Stored dataset items:

########################################

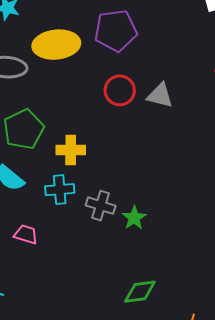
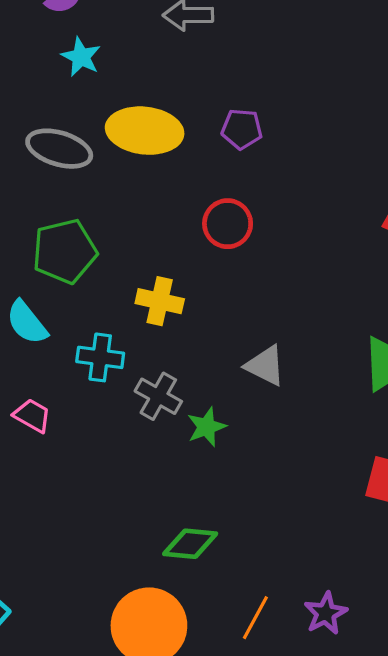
purple pentagon: (116, 31) -> (242, 129), size x0.6
gray triangle: (160, 95) -> (265, 366), moved
yellow cross: (71, 150) -> (160, 301), moved

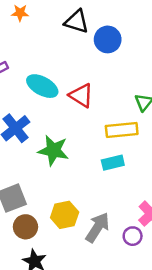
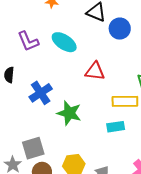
cyan ellipse: (42, 86) -> (64, 42), moved
red triangle: (81, 96) -> (95, 71), turned -30

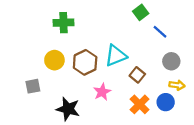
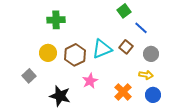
brown square: (137, 75) -> (126, 47), moved
yellow arrow: (177, 85) -> (146, 75), moved
gray square: (33, 86) -> (29, 76), turned -32
blue circle: (166, 102) -> (153, 95), moved

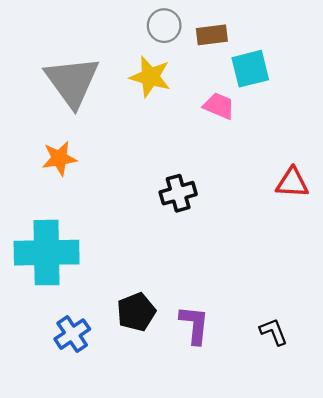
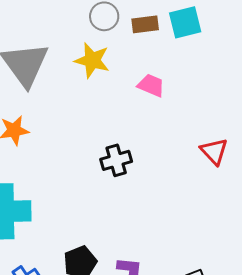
cyan square: (250, 69) -> (185, 22), moved
red triangle: (292, 183) -> (214, 151), turned 44

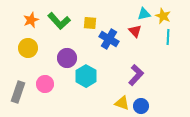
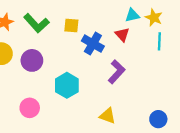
purple circle: (67, 58) -> (32, 60), moved
purple L-shape: (136, 75) -> (117, 72), moved
pink circle: (45, 84) -> (30, 108), moved
blue circle: (141, 106) -> (158, 119), moved

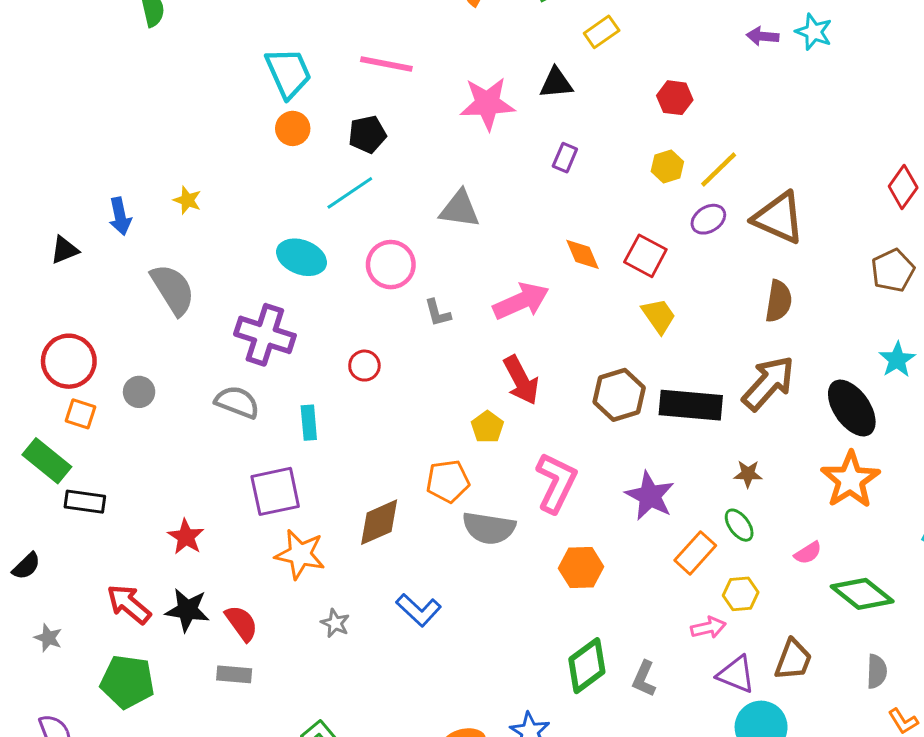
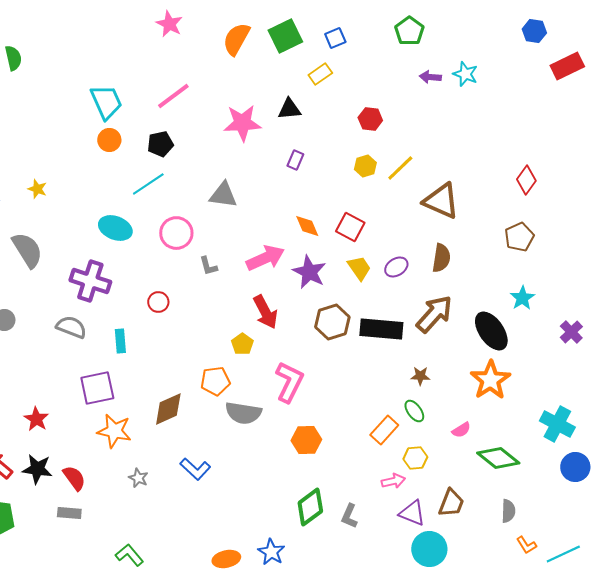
pink line: (386, 64) -> (173, 96), turned -48
purple ellipse: (708, 219) -> (396, 267), moved
purple star: (650, 496) -> (309, 272), moved

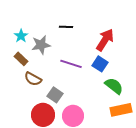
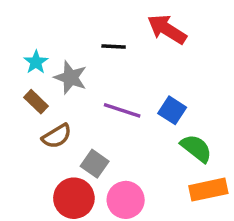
red arrow: (105, 40) -> (167, 29), moved, turned -90
gray star: (41, 45) -> (70, 78), turned 30
brown semicircle: (33, 79) -> (57, 136), turned -60

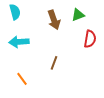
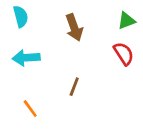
green triangle: (78, 15) -> (126, 21), moved
red semicircle: (90, 39) -> (124, 54), turned -42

########################################

* **Work to complete**
Copy the lines that hold the word "square". Take them from the records above.

* **Expected output**
brown square: (137, 75) -> (126, 47), moved
gray square: (33, 86) -> (29, 76), turned -32
cyan square: (250, 69) -> (185, 22), moved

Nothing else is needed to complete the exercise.